Start of Material shown

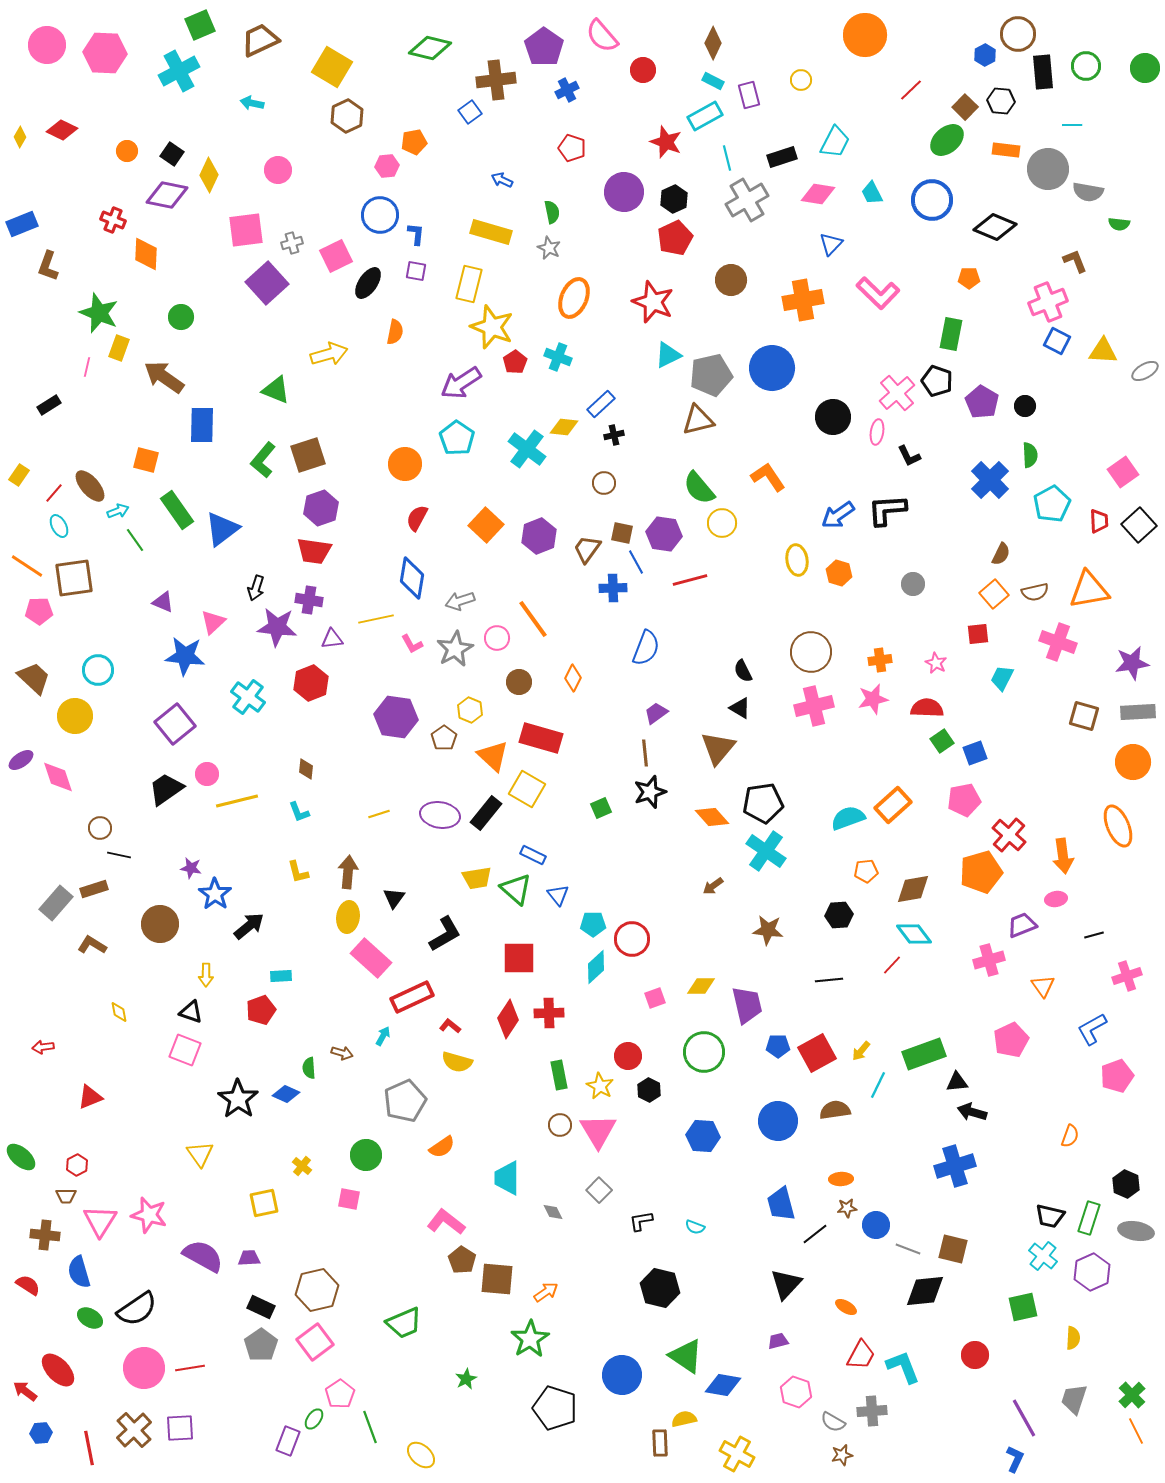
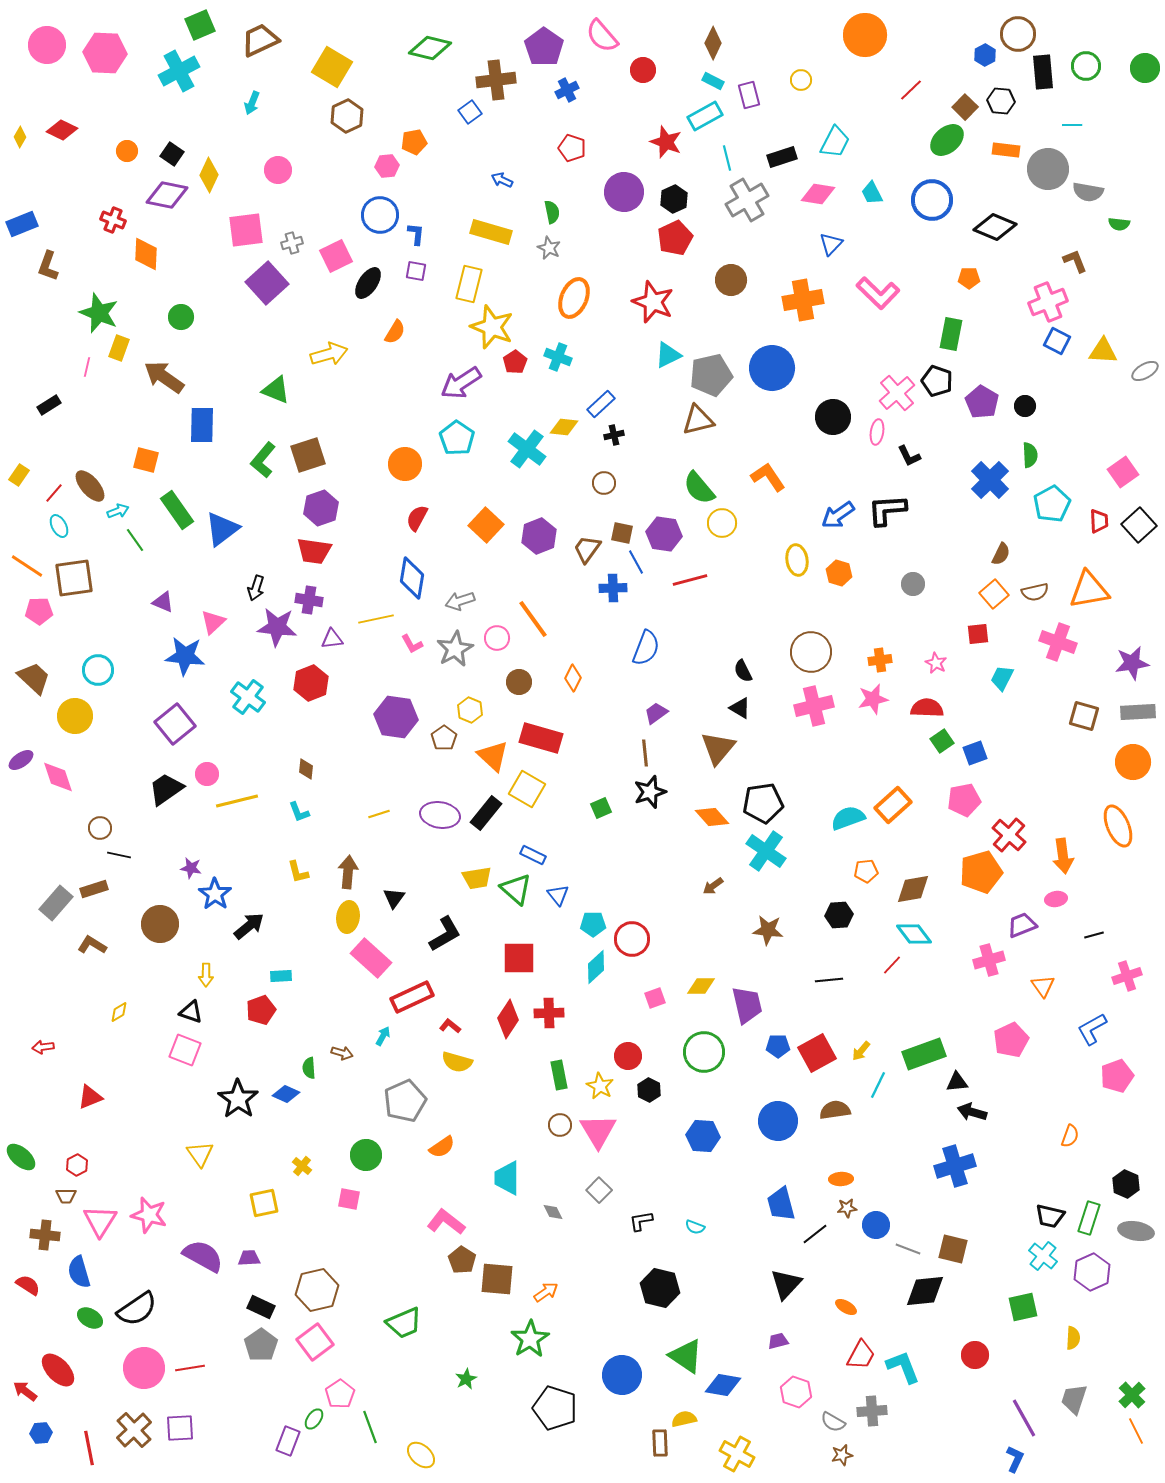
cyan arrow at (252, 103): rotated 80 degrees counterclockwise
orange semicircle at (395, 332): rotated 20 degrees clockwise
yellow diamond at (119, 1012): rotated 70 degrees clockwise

End of Material shown
Start of Material shown

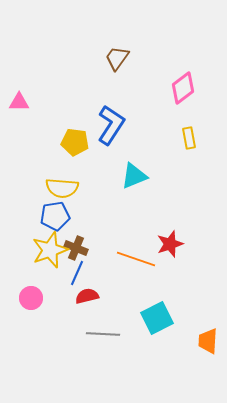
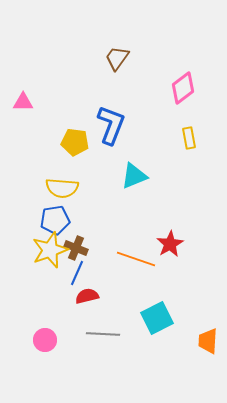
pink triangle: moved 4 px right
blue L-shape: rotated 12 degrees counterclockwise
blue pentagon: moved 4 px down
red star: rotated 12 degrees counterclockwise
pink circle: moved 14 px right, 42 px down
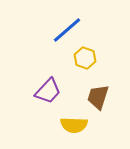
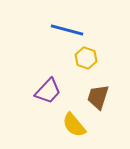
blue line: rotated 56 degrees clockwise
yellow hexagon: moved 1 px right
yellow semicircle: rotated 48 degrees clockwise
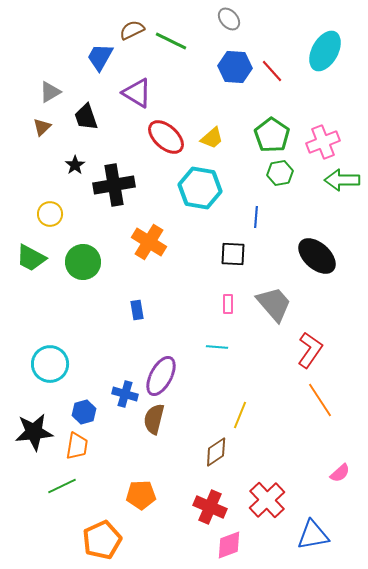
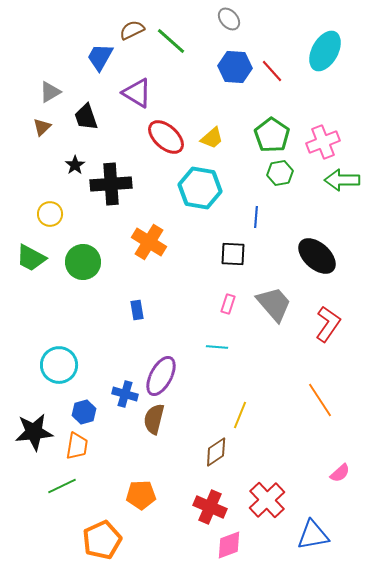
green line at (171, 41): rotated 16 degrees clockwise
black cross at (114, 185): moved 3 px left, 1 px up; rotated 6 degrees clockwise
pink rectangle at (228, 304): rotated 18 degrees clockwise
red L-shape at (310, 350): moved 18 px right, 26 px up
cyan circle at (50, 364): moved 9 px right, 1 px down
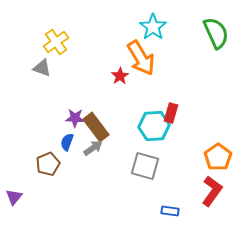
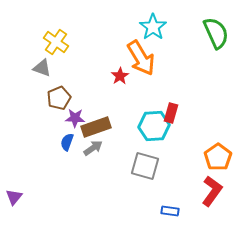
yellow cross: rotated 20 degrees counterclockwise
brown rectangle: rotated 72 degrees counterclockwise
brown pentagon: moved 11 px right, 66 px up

End of Material shown
Start of Material shown

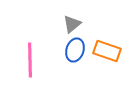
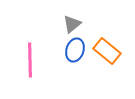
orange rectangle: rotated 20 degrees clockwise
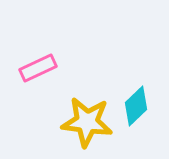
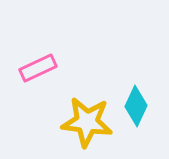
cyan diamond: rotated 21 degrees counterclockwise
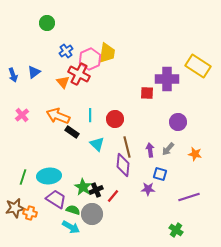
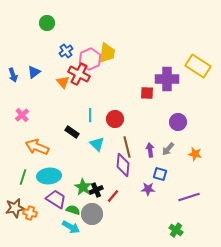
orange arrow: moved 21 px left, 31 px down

End of Material shown

**Directions for this task:** Starting at the line above with "red L-shape at", output every line exactly up to and including the line with "brown pentagon: moved 11 px right, 66 px up", but none of the pictures.

**Task response:**
red L-shape at (310, 350): moved 18 px right, 26 px up
cyan circle at (50, 364): moved 9 px right, 1 px down
yellow cross: rotated 20 degrees counterclockwise
brown rectangle: rotated 72 degrees counterclockwise
brown pentagon: moved 11 px right, 66 px up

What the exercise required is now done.